# SOURCE DATA
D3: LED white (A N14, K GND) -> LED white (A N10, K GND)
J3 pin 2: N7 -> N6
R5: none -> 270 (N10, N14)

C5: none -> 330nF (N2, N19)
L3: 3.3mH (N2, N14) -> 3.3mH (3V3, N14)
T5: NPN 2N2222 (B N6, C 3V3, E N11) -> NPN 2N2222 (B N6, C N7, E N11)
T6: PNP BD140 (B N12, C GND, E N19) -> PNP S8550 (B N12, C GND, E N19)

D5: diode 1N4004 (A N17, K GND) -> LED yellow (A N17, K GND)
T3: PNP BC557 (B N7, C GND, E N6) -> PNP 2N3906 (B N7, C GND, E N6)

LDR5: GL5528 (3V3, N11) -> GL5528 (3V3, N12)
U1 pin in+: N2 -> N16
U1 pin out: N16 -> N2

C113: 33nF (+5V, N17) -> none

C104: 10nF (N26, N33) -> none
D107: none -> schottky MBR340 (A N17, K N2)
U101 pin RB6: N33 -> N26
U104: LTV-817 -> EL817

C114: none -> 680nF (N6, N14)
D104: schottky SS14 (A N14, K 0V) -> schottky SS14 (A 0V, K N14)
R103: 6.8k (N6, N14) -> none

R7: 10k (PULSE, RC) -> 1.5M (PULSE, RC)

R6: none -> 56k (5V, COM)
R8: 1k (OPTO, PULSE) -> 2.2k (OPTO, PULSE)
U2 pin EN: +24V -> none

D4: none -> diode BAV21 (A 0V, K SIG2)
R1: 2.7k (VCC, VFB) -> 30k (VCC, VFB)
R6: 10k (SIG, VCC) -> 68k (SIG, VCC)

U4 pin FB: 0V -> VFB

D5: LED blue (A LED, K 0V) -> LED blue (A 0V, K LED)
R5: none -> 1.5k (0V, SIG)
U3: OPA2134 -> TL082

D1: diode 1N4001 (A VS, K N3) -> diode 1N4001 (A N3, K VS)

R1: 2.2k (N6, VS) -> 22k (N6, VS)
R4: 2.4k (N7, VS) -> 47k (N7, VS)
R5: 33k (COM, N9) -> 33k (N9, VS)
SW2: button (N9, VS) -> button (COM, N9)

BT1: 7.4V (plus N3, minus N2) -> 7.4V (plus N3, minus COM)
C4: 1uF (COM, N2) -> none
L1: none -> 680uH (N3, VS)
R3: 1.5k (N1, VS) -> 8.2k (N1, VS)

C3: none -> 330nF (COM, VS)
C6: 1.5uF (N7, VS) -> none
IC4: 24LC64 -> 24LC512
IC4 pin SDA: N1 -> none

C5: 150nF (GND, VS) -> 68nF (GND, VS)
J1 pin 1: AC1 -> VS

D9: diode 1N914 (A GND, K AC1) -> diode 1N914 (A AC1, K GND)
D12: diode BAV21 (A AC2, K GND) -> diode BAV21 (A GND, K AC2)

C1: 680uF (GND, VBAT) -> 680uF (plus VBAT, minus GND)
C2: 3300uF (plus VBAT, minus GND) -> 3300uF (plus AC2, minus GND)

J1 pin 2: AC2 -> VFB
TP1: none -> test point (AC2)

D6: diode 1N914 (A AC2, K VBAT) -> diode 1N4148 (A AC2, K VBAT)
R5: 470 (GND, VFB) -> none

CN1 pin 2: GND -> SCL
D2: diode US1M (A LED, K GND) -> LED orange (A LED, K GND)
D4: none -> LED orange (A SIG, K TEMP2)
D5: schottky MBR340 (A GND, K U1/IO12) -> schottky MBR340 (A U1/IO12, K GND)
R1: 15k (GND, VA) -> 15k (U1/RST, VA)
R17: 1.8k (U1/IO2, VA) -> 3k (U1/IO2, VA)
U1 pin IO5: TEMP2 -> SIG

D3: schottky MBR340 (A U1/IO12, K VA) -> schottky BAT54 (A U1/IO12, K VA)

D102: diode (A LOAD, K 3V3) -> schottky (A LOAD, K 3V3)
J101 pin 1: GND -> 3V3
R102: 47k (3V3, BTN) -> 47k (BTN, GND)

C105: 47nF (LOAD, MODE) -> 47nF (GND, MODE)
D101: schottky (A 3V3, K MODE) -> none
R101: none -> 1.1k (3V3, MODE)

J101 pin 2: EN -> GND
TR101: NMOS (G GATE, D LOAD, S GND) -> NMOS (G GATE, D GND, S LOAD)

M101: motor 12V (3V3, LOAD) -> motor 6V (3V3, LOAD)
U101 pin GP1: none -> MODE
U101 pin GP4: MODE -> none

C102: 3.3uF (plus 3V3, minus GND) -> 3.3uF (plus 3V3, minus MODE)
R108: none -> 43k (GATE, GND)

# WORK REQUIRED
All lines from the one containing "M101: motor 12V" down to the final line above are to be restated word for word; leave out the rest.

# TASK SOLUTION
M101: motor 12V (3V3, LOAD) -> motor 6V (3V3, LOAD)
U101 pin GP1: none -> MODE
U101 pin GP4: MODE -> none

C102: 3.3uF (plus 3V3, minus GND) -> 3.3uF (plus 3V3, minus MODE)
R108: none -> 43k (GATE, GND)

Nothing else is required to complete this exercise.